◆ **Task instructions**: Please lay out all of the data as a numbered list, giving each nonblank line its own number and leaving out the blank lines.

Spatial reasoning records
========================
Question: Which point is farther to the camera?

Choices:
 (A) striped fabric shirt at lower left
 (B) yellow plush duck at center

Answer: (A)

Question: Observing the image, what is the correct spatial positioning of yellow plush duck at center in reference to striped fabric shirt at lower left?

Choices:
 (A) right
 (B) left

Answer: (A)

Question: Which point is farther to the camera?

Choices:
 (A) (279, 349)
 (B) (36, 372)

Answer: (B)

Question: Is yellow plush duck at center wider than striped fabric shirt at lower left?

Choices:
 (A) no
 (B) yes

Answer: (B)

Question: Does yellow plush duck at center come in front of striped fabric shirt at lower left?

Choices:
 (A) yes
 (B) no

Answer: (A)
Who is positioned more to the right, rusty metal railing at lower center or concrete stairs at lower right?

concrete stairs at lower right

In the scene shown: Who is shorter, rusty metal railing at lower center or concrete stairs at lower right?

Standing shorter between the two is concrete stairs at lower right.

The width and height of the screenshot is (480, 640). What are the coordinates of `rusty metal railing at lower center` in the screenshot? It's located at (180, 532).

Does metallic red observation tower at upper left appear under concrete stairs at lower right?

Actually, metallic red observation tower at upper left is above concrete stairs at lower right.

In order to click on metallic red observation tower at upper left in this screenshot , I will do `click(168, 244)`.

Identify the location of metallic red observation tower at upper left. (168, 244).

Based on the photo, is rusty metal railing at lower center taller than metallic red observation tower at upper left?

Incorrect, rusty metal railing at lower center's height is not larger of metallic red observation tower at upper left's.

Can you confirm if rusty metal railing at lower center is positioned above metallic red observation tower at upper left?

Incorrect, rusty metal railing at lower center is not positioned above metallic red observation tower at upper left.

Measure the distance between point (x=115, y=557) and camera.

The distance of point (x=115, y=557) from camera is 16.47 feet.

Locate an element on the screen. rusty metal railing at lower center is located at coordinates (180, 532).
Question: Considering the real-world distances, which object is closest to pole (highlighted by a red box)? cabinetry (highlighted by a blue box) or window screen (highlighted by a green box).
========================
◆ **Written response**:
1. Question: Which point is farther to the camera?
2. Choices:
3.  (A) striped fabric shirt at lower left
4.  (B) yellow plush duck at center
5. Answer: (A)
6. Question: Observing the image, what is the correct spatial positioning of yellow plush duck at center in reference to striped fabric shirt at lower left?
7. Choices:
8.  (A) right
9.  (B) left
10. Answer: (A)
11. Question: Which point is farther to the camera?
12. Choices:
13.  (A) (279, 349)
14.  (B) (36, 372)
15. Answer: (B)
16. Question: Is yellow plush duck at center wider than striped fabric shirt at lower left?
17. Choices:
18.  (A) no
19.  (B) yes
20. Answer: (B)
21. Question: Does yellow plush duck at center come in front of striped fabric shirt at lower left?
22. Choices:
23.  (A) yes
24.  (B) no
25. Answer: (A)
26. Who is positioned more to the right, rusty metal railing at lower center or concrete stairs at lower right?
27. concrete stairs at lower right
28. In the scene shown: Who is shorter, rusty metal railing at lower center or concrete stairs at lower right?
29. Standing shorter between the two is concrete stairs at lower right.
30. The width and height of the screenshot is (480, 640). What are the coordinates of `rusty metal railing at lower center` in the screenshot? It's located at (180, 532).
31. Does metallic red observation tower at upper left appear under concrete stairs at lower right?
32. Actually, metallic red observation tower at upper left is above concrete stairs at lower right.
33. In order to click on metallic red observation tower at upper left in this screenshot , I will do `click(168, 244)`.
34. Identify the location of metallic red observation tower at upper left. (168, 244).
35. Based on the photo, is rusty metal railing at lower center taller than metallic red observation tower at upper left?
36. Incorrect, rusty metal railing at lower center's height is not larger of metallic red observation tower at upper left's.
37. Can you confirm if rusty metal railing at lower center is positioned above metallic red observation tower at upper left?
38. Incorrect, rusty metal railing at lower center is not positioned above metallic red observation tower at upper left.
39. Measure the distance between point (x=115, y=557) and camera.
40. The distance of point (x=115, y=557) from camera is 16.47 feet.
41. Locate an element on the screen. rusty metal railing at lower center is located at coordinates (180, 532).
42. Question: Considering the real-world distances, which object is closest to pole (highlighted by a red box)? cabinetry (highlighted by a blue box) or window screen (highlighted by a green box).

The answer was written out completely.